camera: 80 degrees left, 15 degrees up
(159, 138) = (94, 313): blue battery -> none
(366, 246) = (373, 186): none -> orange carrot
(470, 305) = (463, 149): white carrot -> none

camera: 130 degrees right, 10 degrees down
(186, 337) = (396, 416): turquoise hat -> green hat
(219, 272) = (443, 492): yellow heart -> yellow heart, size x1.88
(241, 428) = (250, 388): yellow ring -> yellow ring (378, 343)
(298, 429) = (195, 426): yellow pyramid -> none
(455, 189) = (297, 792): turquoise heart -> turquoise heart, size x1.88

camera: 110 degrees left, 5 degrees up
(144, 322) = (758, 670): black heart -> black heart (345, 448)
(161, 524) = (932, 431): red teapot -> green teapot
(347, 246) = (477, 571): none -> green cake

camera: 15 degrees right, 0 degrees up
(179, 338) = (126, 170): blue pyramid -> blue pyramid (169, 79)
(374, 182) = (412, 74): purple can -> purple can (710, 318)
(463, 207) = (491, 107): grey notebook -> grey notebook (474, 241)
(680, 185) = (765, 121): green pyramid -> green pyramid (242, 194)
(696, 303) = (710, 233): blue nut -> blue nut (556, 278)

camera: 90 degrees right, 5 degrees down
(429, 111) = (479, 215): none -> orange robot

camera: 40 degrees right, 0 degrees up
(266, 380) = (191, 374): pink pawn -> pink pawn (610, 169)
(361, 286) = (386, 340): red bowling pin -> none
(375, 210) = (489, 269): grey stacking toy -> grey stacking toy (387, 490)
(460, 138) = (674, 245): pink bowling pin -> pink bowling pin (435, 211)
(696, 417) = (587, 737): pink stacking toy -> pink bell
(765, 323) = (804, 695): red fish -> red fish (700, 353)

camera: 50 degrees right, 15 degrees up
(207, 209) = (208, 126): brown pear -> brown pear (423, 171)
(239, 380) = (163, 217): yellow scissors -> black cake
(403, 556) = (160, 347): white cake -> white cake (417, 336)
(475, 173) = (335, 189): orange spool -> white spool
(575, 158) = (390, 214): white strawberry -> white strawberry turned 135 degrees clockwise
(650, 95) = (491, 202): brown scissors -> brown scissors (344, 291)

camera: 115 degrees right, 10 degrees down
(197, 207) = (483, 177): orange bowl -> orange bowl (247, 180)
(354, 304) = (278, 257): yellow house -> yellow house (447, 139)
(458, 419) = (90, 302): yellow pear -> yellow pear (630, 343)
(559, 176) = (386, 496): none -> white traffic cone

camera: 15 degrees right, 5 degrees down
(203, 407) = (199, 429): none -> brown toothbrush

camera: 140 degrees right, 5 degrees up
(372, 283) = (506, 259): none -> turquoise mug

* * * *

**WHAT TO DO**
Starting at the line that has "(696, 303) = (710, 233): blue" and ending at the line that has "camera: 50 degrees right, 15 degrees up", please write out the lines above exactly, leaving out all others.

**ANSWER SECTION**
(696, 303) = (710, 233): blue nut -> blue nut (556, 278)

camera: 90 degrees right, 5 degrees down
(429, 111) = (479, 215): none -> orange robot

camera: 40 degrees right, 0 degrees up
(266, 380) = (191, 374): pink pawn -> pink pawn (610, 169)
(361, 286) = (386, 340): red bowling pin -> none
(375, 210) = (489, 269): grey stacking toy -> grey stacking toy (387, 490)
(460, 138) = (674, 245): pink bowling pin -> pink bowling pin (435, 211)
(696, 417) = (587, 737): pink stacking toy -> pink bell
(765, 323) = (804, 695): red fish -> red fish (700, 353)

camera: 50 degrees right, 15 degrees up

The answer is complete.